--- START ---

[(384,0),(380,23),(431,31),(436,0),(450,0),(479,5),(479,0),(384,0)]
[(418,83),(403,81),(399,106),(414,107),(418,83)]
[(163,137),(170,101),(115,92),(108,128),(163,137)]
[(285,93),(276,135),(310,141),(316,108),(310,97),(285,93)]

--- END ---
--- START ---

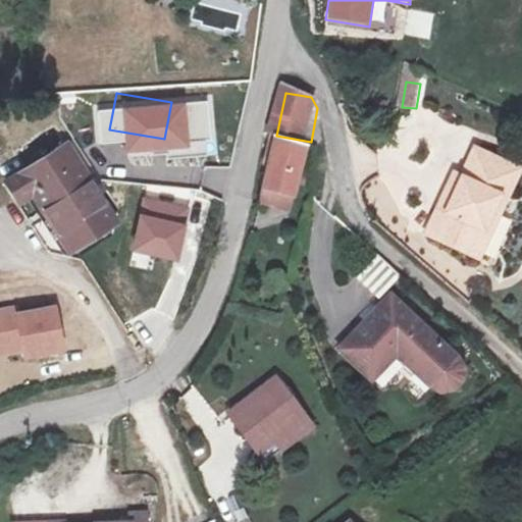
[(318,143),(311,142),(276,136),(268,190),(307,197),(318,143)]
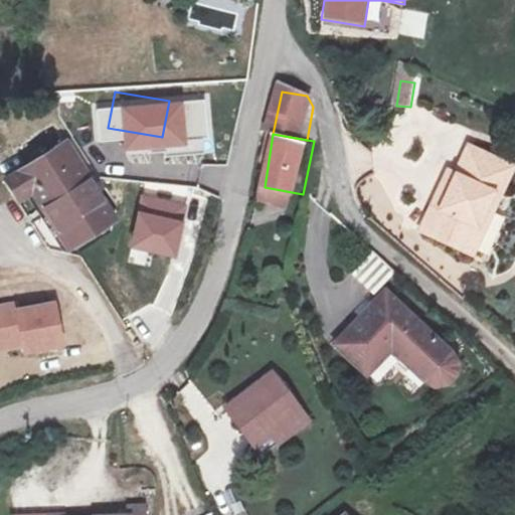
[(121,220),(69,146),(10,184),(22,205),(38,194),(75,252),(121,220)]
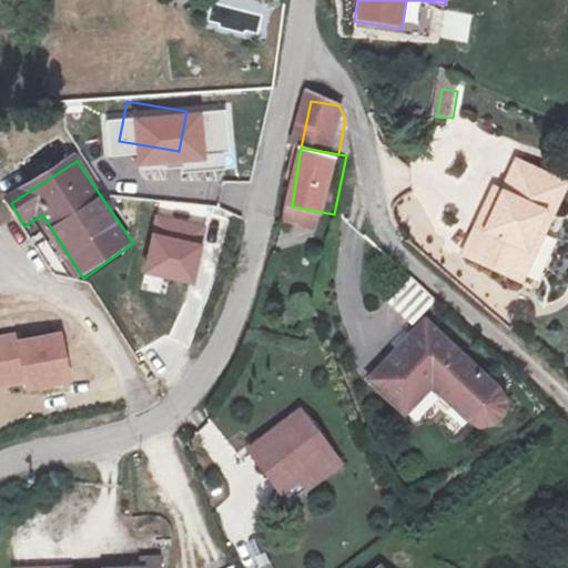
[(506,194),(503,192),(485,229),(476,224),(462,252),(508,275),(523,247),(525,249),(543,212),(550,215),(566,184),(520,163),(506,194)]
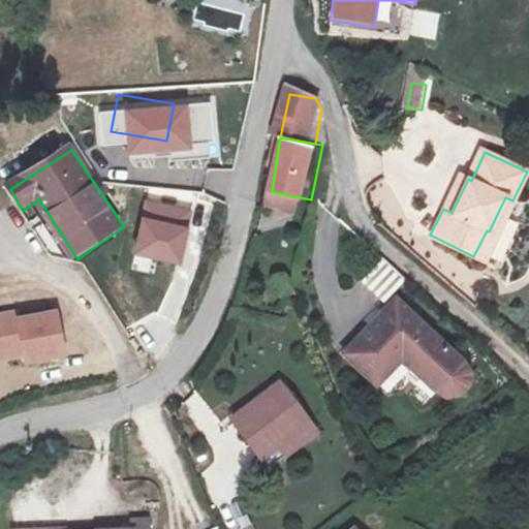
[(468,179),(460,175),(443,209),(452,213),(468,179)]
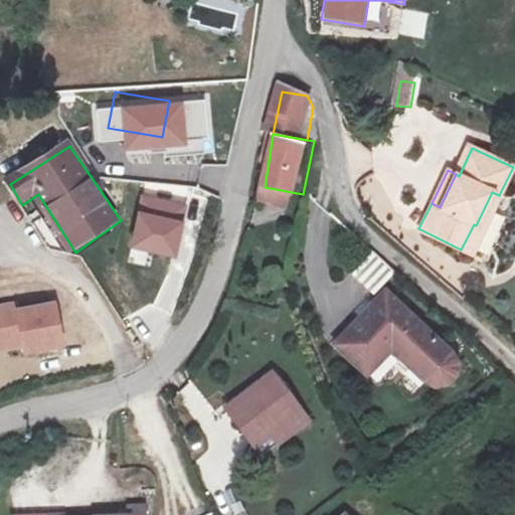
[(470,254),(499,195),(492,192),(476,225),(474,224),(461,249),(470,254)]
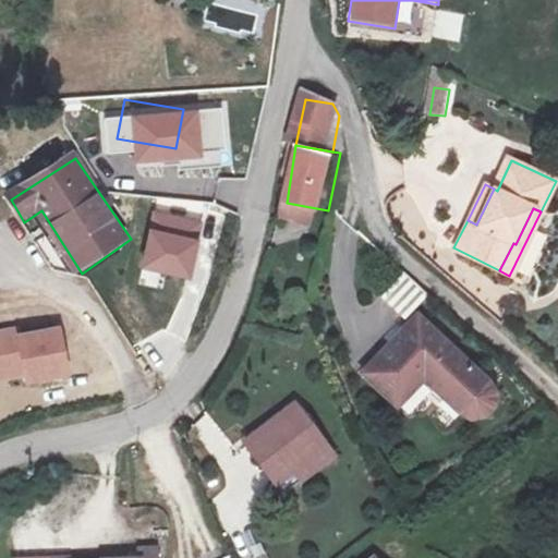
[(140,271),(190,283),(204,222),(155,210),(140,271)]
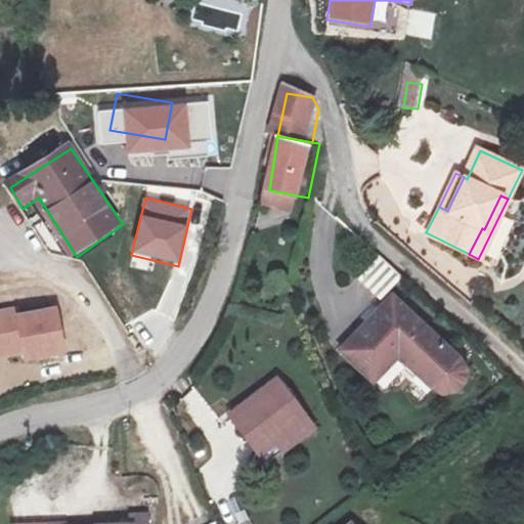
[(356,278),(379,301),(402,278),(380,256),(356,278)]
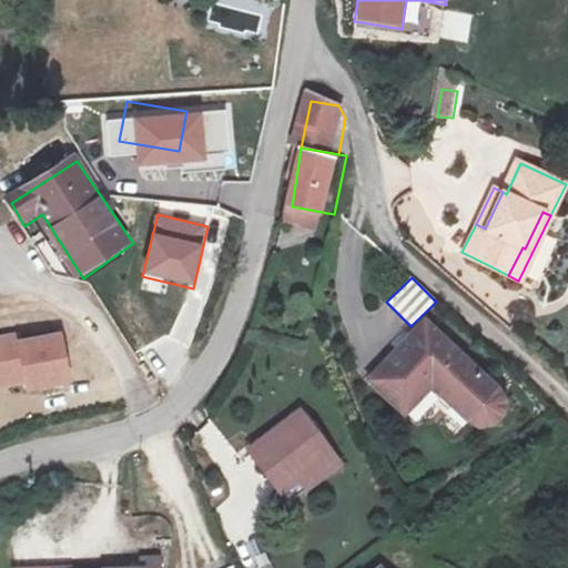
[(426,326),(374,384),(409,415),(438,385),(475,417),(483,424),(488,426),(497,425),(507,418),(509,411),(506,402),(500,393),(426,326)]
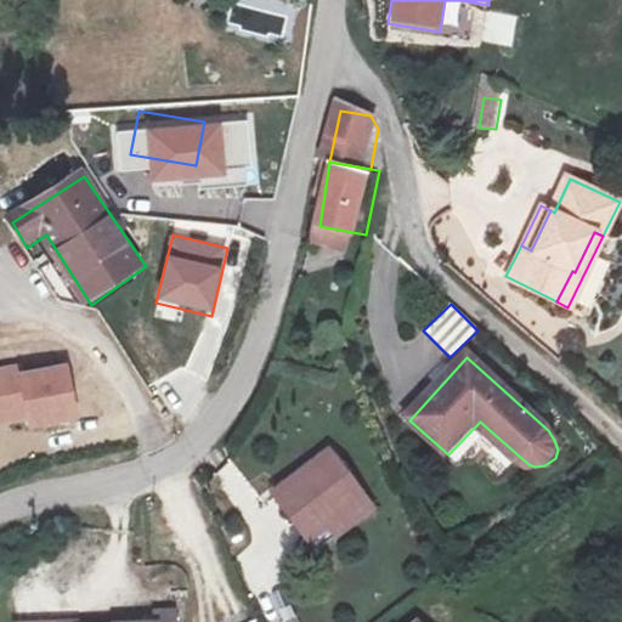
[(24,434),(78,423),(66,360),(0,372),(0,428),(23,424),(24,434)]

--- END ---

All that is wanted is an exact copy of the lines above from the one with "[(163,137),(170,101),(115,92),(108,128),(163,137)]" through the one with "[(285,93),(276,135),(310,141),(316,108),(310,97),(285,93)]", with both ends included.

[(163,137),(170,101),(115,92),(108,128),(163,137)]
[(285,93),(276,135),(310,141),(316,108),(310,97),(285,93)]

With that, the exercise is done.